- [Your objective]:
Report how many lines of the data contain the string "grey". Add nothing.

- [Source data]:
◆ ◆ ◆

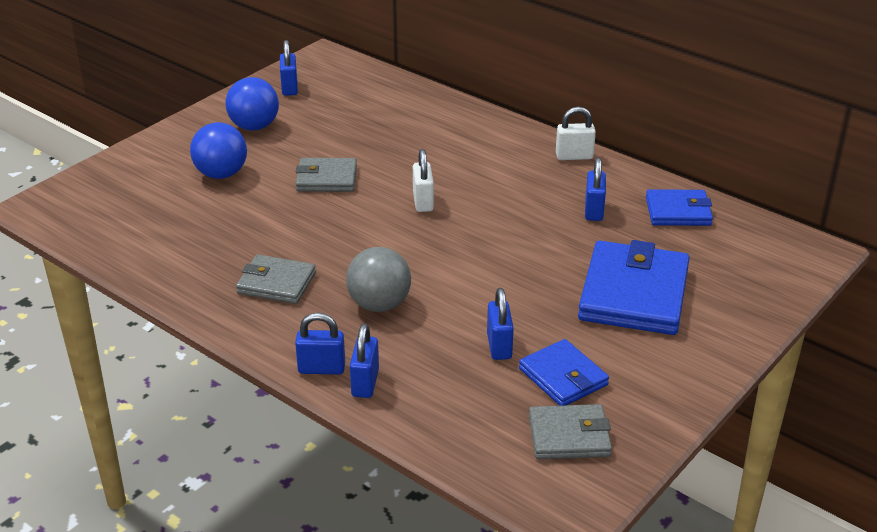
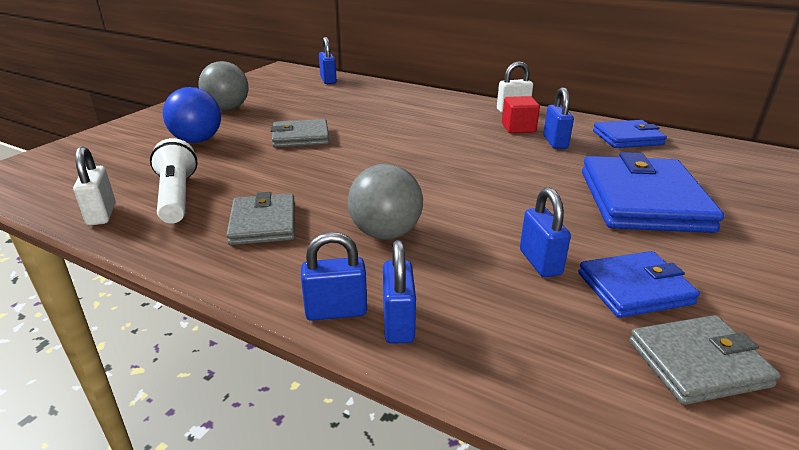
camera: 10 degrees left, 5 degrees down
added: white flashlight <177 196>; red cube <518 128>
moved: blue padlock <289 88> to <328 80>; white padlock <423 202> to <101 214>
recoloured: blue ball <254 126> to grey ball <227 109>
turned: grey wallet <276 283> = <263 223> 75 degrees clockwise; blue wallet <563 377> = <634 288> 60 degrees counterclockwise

◆ ◆ ◆

- [Task response]:
2